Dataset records
______
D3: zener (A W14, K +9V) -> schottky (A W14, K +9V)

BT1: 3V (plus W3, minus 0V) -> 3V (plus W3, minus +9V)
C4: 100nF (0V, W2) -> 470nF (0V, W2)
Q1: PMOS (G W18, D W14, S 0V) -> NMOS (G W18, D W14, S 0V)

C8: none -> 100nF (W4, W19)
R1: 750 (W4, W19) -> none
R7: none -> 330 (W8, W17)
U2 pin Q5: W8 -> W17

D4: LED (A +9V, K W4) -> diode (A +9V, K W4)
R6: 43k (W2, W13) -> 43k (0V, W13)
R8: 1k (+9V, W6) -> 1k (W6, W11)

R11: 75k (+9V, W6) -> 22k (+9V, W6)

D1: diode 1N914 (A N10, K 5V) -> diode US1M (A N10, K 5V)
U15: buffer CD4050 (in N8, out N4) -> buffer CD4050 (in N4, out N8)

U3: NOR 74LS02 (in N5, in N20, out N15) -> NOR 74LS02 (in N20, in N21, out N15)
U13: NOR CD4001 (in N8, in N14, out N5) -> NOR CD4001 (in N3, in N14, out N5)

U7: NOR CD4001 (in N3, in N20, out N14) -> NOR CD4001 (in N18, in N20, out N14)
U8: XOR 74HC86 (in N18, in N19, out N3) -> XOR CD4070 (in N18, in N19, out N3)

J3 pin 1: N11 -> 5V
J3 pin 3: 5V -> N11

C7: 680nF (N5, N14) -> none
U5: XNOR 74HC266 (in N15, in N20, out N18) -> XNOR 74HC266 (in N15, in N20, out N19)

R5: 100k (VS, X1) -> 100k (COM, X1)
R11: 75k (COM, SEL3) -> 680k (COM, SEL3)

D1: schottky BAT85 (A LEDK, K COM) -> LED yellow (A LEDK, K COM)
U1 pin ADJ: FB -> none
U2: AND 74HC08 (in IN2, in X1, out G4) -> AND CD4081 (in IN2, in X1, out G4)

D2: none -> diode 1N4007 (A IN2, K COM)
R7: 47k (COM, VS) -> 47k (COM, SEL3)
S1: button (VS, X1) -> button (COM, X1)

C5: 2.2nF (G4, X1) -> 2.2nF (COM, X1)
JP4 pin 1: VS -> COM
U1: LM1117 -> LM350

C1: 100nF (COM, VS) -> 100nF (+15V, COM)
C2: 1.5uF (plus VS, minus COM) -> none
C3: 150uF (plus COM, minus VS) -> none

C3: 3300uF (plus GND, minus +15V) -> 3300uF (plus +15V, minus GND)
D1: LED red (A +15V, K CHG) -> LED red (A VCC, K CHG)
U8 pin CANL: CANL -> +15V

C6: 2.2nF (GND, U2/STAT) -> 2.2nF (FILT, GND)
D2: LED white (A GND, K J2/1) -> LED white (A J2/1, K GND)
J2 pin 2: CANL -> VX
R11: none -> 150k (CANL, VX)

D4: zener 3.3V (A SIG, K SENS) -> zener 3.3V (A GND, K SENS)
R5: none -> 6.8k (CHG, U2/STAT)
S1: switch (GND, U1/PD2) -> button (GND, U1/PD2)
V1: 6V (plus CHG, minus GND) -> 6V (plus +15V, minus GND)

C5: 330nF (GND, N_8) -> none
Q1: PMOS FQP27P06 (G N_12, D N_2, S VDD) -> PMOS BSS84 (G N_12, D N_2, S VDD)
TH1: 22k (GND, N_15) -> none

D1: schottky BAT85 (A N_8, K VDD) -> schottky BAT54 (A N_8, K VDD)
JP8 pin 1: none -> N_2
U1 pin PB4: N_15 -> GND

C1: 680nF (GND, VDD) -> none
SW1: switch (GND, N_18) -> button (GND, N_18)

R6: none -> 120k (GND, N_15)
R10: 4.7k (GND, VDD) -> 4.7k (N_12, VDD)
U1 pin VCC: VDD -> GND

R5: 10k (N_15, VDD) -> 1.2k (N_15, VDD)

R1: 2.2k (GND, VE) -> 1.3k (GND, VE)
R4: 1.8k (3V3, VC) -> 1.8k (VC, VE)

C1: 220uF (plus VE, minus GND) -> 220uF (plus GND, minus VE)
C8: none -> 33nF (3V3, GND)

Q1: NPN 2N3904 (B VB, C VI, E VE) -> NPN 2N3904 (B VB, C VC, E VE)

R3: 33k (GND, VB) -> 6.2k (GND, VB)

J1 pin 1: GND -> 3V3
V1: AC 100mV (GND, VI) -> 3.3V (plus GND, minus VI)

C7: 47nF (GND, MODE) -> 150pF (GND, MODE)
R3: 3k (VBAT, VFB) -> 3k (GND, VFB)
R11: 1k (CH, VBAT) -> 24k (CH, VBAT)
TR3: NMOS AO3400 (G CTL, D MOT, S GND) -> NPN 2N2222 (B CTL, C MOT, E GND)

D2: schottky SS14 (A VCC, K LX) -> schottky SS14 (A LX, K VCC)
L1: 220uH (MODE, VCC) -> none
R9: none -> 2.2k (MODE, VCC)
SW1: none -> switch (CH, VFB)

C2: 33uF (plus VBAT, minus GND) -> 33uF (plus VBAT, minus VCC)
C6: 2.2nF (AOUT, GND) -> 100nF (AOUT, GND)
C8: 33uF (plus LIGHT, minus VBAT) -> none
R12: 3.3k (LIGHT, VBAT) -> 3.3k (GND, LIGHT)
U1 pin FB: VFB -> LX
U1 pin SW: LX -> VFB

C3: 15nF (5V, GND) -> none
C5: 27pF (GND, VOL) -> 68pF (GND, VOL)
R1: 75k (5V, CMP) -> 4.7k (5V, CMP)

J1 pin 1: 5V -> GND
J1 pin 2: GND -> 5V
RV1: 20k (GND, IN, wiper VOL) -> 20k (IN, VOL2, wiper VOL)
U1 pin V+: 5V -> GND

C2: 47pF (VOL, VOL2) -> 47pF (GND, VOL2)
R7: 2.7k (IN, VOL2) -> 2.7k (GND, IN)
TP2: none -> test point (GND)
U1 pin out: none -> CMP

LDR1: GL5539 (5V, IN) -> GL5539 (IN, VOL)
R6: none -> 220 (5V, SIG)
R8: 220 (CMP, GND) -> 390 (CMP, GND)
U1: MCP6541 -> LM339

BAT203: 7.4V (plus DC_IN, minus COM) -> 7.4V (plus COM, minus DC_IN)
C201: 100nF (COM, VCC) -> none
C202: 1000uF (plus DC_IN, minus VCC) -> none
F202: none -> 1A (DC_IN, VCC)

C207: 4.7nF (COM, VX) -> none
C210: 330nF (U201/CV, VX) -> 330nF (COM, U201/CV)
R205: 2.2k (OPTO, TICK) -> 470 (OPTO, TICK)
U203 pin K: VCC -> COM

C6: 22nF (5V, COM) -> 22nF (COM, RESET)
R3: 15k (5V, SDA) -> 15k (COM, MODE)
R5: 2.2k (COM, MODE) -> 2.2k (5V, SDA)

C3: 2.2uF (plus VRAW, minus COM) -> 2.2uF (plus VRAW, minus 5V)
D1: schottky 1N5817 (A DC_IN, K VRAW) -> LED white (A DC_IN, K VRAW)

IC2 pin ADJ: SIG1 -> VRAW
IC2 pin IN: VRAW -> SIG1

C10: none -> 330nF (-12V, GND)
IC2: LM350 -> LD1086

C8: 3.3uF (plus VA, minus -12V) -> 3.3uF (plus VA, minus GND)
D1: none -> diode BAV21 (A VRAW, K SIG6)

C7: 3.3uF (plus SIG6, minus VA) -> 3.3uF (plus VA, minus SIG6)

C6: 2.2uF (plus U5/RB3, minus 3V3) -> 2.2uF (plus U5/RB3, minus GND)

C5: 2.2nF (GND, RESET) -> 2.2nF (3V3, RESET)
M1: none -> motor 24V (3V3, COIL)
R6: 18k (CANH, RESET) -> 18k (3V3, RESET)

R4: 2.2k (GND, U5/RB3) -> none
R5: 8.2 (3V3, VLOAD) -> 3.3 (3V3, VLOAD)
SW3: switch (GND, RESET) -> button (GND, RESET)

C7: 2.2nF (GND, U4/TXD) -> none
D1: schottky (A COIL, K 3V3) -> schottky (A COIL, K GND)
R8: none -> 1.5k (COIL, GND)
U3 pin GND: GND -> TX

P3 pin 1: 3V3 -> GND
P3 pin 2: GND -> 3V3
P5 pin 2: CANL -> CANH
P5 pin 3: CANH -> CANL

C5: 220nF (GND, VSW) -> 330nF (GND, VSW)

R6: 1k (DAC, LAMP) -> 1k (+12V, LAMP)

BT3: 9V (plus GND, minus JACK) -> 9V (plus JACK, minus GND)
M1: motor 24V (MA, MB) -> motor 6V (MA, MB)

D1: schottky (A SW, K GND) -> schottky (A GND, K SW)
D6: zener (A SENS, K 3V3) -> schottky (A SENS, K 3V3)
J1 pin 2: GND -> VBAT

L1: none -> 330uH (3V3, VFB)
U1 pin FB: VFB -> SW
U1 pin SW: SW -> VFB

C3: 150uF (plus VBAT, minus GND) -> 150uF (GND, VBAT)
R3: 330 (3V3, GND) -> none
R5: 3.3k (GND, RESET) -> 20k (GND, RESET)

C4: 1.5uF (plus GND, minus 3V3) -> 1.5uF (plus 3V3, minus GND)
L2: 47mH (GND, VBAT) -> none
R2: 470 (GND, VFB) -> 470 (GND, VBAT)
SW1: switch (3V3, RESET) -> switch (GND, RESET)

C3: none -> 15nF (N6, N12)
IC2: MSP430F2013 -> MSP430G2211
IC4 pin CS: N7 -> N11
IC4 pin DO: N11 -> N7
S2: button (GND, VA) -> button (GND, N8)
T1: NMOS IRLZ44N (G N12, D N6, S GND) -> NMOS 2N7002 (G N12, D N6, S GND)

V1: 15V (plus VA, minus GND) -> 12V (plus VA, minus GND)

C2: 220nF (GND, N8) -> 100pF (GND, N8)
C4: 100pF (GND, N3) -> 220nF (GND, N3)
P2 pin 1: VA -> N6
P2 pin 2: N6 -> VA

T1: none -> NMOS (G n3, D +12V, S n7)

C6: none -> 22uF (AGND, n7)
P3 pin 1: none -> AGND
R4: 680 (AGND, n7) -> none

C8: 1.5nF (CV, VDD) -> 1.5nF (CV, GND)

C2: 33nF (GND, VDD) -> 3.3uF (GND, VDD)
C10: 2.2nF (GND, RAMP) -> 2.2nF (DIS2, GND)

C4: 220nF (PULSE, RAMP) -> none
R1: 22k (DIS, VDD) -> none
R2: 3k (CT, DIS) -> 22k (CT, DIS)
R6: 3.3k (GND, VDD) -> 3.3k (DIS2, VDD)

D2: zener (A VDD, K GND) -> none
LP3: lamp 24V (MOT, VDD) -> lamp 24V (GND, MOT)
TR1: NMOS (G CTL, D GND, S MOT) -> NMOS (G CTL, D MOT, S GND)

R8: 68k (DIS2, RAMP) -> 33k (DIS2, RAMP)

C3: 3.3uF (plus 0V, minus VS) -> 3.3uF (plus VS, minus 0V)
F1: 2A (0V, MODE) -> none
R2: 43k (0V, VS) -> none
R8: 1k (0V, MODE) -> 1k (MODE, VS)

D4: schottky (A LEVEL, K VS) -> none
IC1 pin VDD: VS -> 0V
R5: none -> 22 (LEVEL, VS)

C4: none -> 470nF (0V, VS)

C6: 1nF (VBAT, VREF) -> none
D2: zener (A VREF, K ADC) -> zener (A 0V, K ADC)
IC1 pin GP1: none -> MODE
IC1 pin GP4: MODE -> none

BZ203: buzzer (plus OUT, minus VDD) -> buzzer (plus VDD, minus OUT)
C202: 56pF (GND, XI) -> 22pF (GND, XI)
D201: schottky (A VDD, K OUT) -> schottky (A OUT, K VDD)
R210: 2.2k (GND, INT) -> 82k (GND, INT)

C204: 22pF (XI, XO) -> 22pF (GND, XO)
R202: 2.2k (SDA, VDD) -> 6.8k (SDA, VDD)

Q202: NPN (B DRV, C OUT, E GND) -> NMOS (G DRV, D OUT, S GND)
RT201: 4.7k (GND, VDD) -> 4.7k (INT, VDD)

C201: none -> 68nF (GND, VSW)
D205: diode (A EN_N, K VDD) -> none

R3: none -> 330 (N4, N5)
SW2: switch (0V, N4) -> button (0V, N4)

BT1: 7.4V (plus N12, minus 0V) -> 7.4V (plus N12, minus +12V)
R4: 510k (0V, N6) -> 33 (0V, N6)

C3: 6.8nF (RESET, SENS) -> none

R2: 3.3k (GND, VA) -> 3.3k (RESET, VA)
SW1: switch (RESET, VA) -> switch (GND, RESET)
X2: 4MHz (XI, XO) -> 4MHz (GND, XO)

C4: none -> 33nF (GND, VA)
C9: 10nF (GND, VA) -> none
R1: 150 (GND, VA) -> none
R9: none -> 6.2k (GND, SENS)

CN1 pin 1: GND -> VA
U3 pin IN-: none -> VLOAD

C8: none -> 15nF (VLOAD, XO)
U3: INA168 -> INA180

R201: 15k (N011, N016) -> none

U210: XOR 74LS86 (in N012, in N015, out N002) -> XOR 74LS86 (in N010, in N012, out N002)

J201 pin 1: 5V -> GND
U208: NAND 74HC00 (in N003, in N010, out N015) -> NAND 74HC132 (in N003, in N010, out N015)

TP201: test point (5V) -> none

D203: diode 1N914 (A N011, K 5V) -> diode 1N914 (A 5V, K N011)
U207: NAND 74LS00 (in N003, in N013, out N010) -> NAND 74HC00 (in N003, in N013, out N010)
______
_TASK OBJECTIVE_
Copy range, inclusive: the line holding "C6: 2.2uF (plus" to the line holding "R5: 8.2 (3V3, VLOAD) -> 3.3 (3V3, VLOAD)". Reproduce exactly those lines of the records above and no others.

_SOLVED PROBLEM_
C6: 2.2uF (plus U5/RB3, minus 3V3) -> 2.2uF (plus U5/RB3, minus GND)

C5: 2.2nF (GND, RESET) -> 2.2nF (3V3, RESET)
M1: none -> motor 24V (3V3, COIL)
R6: 18k (CANH, RESET) -> 18k (3V3, RESET)

R4: 2.2k (GND, U5/RB3) -> none
R5: 8.2 (3V3, VLOAD) -> 3.3 (3V3, VLOAD)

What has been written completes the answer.